%%

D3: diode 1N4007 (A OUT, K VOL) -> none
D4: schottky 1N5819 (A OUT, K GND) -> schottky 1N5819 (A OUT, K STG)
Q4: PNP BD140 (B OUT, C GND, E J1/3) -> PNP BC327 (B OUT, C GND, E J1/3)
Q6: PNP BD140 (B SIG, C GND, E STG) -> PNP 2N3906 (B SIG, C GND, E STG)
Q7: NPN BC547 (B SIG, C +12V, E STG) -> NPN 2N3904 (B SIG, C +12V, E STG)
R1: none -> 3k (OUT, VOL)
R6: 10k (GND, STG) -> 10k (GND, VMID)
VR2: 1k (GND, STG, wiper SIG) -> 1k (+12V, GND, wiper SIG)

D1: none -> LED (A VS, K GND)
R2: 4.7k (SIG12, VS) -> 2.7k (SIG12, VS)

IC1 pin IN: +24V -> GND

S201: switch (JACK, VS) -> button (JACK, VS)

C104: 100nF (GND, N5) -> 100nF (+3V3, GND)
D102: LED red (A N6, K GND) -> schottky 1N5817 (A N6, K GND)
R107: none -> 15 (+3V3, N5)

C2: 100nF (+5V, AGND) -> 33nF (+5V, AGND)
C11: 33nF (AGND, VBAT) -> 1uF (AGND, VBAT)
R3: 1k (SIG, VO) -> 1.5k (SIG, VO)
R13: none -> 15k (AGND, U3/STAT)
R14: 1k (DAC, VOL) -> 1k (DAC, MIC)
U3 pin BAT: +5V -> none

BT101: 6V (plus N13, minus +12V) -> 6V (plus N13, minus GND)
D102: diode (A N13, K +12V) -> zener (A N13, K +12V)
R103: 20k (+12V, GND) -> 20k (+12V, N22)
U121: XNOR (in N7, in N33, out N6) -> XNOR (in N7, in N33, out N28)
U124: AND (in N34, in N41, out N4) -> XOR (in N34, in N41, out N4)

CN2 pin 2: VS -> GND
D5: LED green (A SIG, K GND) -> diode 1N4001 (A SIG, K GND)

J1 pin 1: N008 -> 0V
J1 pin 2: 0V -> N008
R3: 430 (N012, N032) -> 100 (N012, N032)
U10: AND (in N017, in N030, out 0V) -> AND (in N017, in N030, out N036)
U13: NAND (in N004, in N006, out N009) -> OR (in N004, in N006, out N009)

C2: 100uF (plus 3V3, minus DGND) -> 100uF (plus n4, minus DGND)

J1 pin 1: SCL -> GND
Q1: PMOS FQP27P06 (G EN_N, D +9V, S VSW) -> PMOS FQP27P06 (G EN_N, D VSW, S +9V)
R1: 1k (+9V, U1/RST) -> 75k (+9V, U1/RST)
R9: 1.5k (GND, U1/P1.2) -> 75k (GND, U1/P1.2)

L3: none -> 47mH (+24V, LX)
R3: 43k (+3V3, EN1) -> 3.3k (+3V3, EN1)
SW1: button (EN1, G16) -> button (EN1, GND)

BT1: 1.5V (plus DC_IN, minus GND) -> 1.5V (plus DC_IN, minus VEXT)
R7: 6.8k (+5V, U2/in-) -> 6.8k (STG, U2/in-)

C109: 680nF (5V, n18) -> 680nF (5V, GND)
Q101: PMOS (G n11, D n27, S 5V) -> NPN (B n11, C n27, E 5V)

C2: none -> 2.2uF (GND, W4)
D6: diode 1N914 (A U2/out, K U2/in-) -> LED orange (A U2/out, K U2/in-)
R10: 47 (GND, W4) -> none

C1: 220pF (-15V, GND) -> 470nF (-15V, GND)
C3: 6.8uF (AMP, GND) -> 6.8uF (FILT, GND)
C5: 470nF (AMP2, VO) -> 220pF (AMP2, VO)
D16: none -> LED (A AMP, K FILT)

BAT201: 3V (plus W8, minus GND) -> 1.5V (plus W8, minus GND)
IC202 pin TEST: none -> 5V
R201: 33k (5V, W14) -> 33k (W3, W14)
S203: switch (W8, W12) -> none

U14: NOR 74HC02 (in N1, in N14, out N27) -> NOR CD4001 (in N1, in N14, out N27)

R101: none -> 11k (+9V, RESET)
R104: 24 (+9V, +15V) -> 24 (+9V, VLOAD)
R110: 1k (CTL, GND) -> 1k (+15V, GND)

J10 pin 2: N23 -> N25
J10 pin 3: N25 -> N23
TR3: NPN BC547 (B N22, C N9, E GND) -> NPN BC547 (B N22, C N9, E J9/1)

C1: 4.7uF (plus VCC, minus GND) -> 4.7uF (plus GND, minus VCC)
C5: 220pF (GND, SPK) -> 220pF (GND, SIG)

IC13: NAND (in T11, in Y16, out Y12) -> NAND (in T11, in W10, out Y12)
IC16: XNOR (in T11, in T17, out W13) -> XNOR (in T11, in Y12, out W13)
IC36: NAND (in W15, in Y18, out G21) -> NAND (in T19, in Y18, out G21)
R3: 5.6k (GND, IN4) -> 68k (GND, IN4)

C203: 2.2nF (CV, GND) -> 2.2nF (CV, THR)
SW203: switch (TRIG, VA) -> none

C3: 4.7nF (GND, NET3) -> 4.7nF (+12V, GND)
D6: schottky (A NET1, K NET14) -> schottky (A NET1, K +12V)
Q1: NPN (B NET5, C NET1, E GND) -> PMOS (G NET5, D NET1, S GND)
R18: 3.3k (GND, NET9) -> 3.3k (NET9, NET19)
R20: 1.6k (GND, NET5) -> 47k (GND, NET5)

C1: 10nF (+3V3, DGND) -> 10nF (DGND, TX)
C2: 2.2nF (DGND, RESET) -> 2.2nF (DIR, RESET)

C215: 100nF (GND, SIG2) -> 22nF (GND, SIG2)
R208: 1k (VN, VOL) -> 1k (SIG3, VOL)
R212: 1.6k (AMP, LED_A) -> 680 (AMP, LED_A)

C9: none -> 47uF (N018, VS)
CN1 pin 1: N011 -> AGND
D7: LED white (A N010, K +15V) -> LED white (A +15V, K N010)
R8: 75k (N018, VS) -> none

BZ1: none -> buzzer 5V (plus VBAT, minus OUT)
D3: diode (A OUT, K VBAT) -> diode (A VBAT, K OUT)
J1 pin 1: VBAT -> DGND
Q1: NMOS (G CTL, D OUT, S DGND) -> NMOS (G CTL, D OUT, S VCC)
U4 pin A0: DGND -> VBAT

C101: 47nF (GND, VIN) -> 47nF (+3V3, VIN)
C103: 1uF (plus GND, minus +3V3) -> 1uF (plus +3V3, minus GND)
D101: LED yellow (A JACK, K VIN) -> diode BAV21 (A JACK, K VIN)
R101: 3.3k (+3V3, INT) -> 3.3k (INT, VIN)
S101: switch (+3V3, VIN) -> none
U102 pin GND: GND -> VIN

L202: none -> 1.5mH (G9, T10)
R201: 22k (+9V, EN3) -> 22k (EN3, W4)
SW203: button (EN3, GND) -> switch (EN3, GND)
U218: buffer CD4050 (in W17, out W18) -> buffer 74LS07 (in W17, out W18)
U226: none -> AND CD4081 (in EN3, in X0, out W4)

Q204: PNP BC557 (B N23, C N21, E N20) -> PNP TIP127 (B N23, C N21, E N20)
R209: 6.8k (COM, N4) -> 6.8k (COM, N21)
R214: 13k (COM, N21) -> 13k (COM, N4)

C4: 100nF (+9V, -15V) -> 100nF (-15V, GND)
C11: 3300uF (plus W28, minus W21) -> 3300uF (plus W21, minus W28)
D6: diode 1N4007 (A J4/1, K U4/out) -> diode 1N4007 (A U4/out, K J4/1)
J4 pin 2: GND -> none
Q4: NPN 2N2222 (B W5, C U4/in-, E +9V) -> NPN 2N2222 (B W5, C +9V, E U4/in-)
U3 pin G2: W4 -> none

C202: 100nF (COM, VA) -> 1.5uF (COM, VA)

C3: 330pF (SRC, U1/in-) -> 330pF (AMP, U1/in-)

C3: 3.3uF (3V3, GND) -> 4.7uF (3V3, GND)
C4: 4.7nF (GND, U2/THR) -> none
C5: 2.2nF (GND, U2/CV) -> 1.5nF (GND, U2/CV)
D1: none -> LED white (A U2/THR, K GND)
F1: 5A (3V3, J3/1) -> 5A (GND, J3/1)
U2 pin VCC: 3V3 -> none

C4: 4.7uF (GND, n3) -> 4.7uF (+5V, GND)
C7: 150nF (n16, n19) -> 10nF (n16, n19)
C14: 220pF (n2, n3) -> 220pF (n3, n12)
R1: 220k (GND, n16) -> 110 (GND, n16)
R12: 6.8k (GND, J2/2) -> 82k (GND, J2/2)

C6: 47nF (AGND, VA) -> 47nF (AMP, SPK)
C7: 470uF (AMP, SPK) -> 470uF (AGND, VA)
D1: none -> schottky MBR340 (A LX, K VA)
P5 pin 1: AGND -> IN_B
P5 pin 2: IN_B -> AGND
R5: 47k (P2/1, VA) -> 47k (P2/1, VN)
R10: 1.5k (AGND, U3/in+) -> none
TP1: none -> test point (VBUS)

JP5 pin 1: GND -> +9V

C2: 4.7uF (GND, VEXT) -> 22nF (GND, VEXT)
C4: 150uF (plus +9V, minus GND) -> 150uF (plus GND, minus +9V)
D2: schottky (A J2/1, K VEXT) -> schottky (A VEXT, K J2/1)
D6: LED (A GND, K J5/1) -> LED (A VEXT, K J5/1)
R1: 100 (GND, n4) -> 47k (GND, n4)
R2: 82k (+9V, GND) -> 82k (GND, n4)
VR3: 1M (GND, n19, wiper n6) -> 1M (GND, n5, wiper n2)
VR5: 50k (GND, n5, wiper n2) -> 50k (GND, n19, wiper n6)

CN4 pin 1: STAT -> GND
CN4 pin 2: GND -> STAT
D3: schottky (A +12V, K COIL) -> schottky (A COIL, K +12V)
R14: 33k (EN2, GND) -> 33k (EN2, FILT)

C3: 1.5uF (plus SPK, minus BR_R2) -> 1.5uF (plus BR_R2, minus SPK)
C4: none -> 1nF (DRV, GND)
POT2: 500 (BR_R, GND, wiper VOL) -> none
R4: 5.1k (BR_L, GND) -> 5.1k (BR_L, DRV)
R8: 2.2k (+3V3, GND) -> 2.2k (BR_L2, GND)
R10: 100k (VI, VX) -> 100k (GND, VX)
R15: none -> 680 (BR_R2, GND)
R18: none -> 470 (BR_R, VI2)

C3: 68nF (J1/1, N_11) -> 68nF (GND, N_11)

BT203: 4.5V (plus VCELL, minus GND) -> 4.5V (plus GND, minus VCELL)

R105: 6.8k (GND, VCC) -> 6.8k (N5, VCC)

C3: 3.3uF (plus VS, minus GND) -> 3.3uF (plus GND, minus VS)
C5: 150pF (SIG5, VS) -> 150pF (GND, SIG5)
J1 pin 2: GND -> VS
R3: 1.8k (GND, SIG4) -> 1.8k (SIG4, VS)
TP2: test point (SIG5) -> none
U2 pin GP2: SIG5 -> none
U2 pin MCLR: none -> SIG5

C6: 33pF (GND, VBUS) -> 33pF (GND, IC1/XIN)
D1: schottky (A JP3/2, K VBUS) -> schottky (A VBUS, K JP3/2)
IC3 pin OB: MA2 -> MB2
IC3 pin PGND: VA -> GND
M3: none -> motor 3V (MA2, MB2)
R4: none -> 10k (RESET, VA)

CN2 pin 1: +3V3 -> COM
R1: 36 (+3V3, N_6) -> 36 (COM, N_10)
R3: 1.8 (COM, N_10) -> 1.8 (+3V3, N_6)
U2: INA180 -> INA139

%%

● **Instructions for the task**:
Go through the records above and copy every line with the word "diode".

● **Answer area**:
D3: diode 1N4007 (A OUT, K VOL) -> none
D102: diode (A N13, K +12V) -> zener (A N13, K +12V)
D5: LED green (A SIG, K GND) -> diode 1N4001 (A SIG, K GND)
D6: diode 1N914 (A U2/out, K U2/in-) -> LED orange (A U2/out, K U2/in-)
D3: diode (A OUT, K VBAT) -> diode (A VBAT, K OUT)
D101: LED yellow (A JACK, K VIN) -> diode BAV21 (A JACK, K VIN)
D6: diode 1N4007 (A J4/1, K U4/out) -> diode 1N4007 (A U4/out, K J4/1)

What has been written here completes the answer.